Before-and-after object lists:
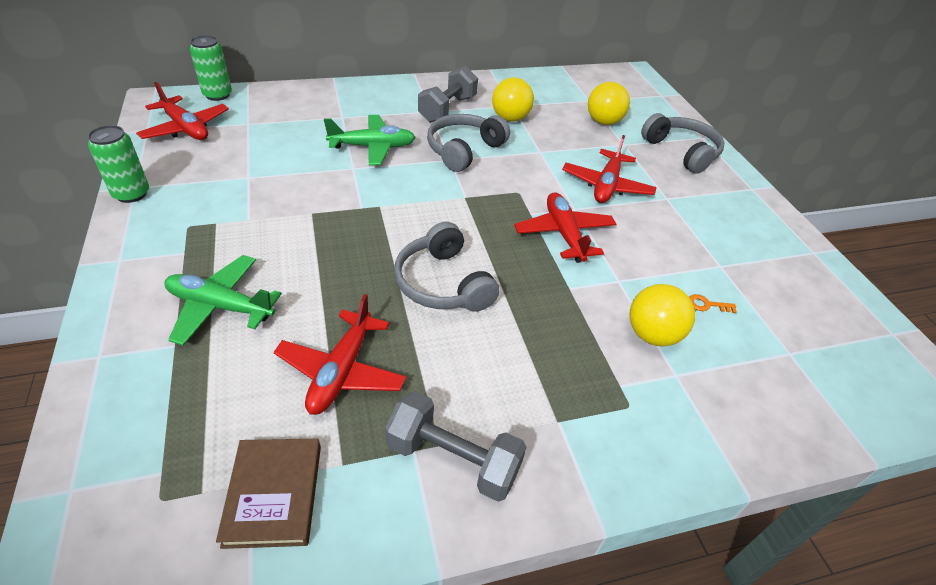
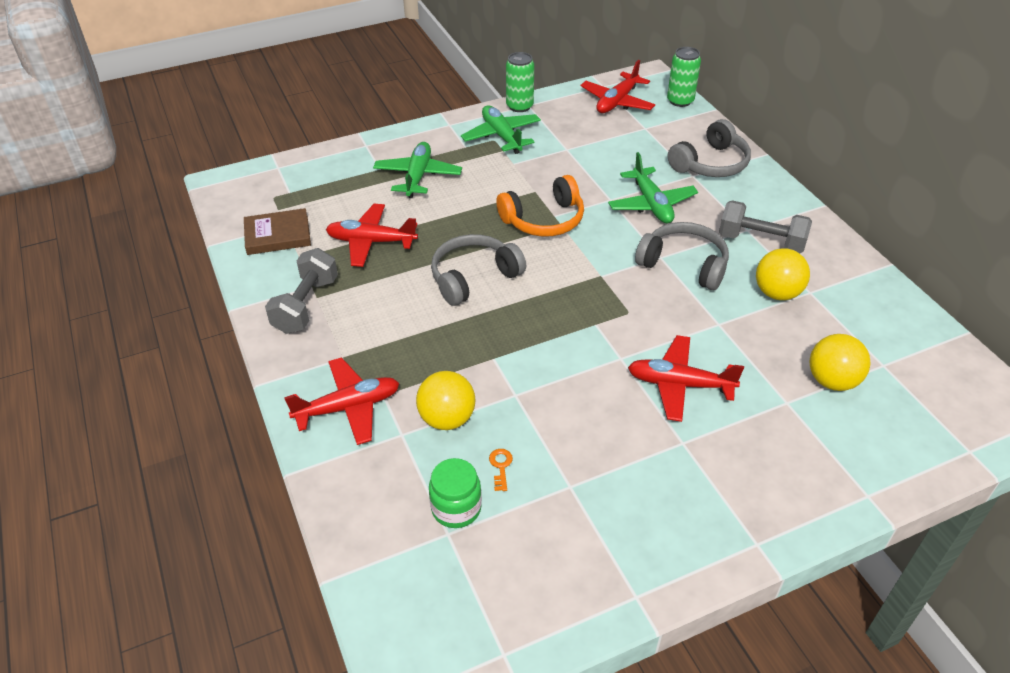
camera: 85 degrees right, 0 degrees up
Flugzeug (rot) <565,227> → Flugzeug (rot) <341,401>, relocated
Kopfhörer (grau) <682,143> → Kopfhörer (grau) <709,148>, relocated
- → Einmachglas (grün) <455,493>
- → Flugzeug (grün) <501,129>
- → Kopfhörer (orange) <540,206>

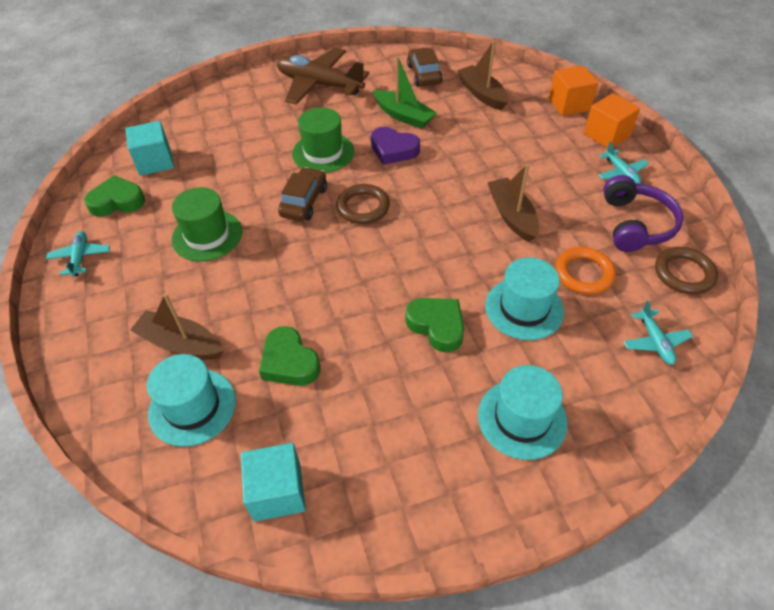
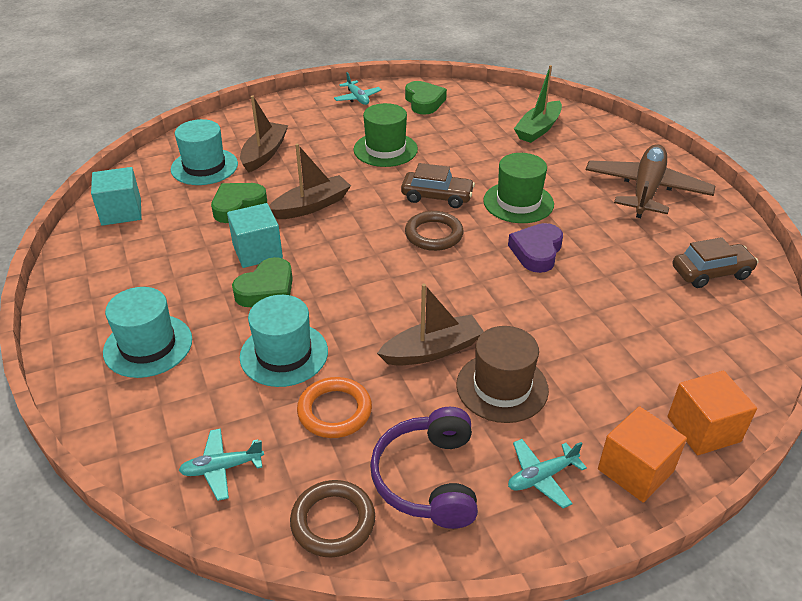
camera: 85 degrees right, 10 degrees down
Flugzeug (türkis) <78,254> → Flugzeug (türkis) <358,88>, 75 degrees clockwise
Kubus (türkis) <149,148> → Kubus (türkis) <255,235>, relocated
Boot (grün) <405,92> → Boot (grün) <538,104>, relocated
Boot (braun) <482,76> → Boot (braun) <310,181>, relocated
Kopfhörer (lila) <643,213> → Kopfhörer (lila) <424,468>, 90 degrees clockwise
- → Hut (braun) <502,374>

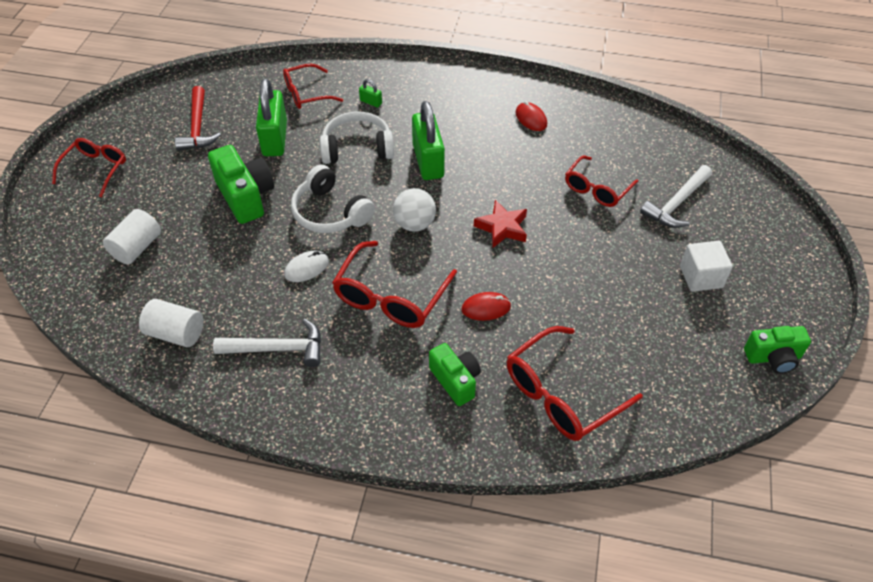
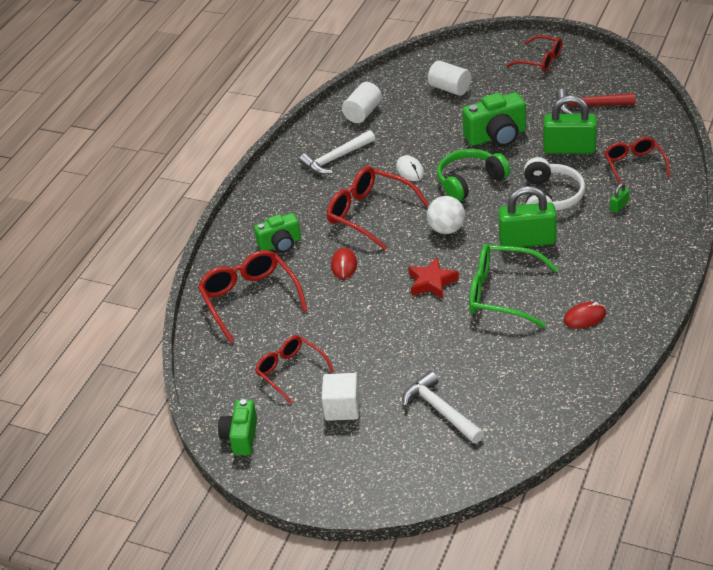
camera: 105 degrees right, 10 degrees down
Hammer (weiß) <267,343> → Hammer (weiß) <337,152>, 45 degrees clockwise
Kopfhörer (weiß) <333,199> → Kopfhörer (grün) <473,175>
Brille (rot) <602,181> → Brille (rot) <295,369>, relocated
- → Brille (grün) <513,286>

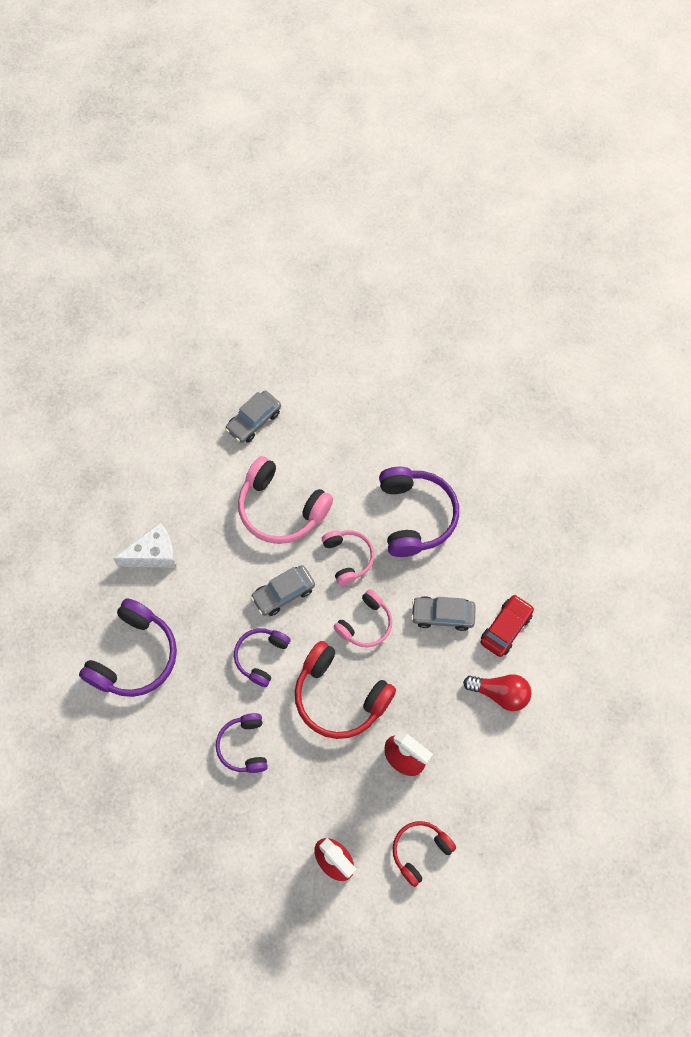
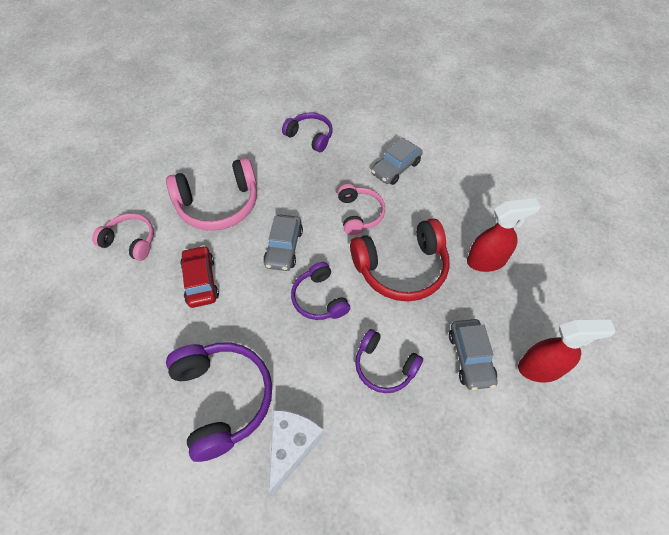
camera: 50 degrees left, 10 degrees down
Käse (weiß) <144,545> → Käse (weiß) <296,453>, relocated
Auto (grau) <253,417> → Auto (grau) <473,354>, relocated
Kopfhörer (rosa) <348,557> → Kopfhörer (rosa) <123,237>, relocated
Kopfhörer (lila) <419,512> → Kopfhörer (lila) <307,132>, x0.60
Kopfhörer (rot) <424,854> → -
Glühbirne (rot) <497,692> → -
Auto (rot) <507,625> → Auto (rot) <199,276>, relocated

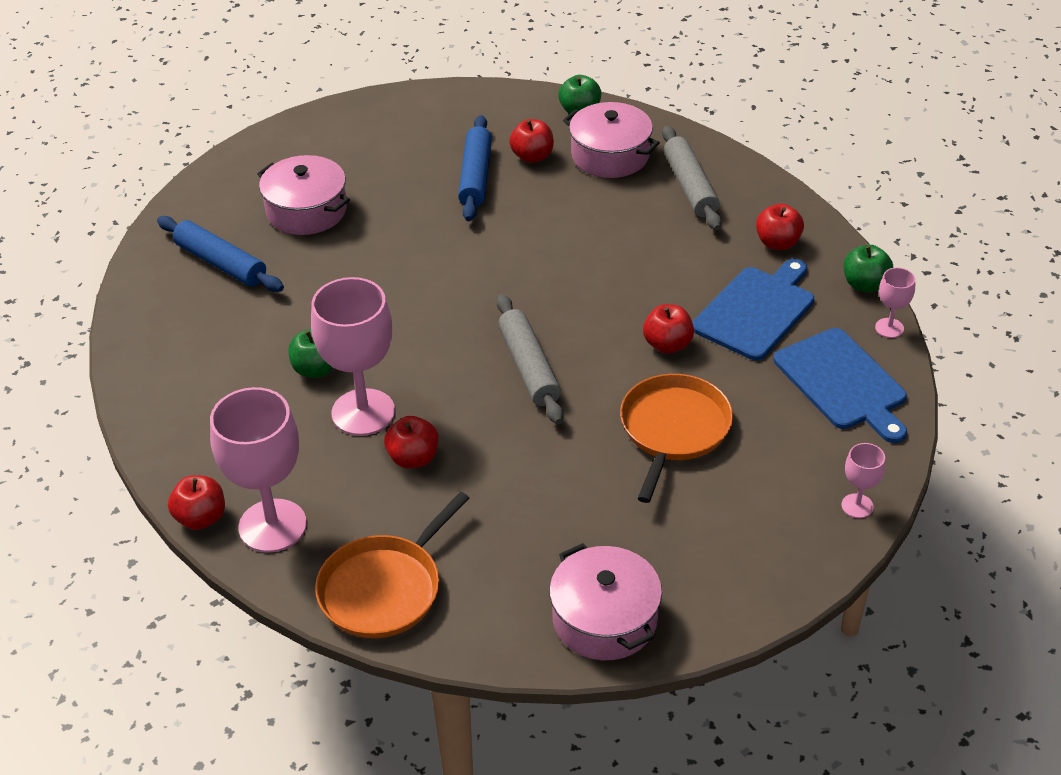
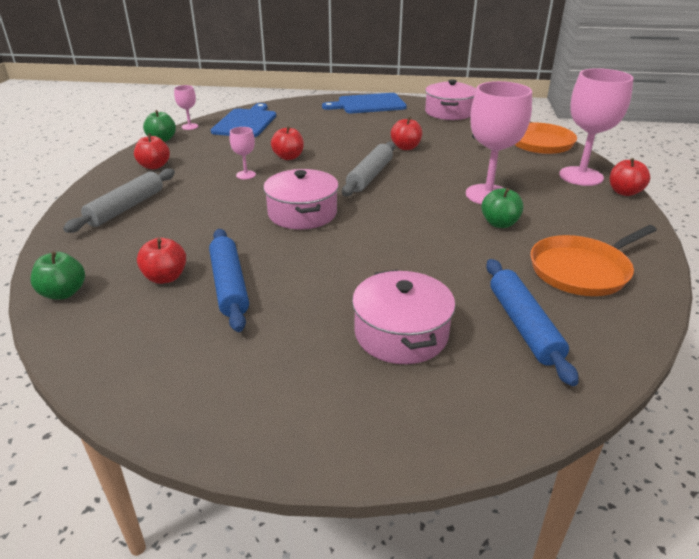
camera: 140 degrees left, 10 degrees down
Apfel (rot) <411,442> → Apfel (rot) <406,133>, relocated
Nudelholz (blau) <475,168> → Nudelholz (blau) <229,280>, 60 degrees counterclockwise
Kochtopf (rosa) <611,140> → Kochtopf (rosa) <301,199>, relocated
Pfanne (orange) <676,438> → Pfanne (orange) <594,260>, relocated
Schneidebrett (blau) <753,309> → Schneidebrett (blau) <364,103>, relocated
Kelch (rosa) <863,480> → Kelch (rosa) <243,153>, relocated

= Try it =
Among the lines above, find those containing the word "Brille" and copy each.

= Solution to this task =
Brille (rot) <602,181> → Brille (rot) <295,369>, relocated
- → Brille (grün) <513,286>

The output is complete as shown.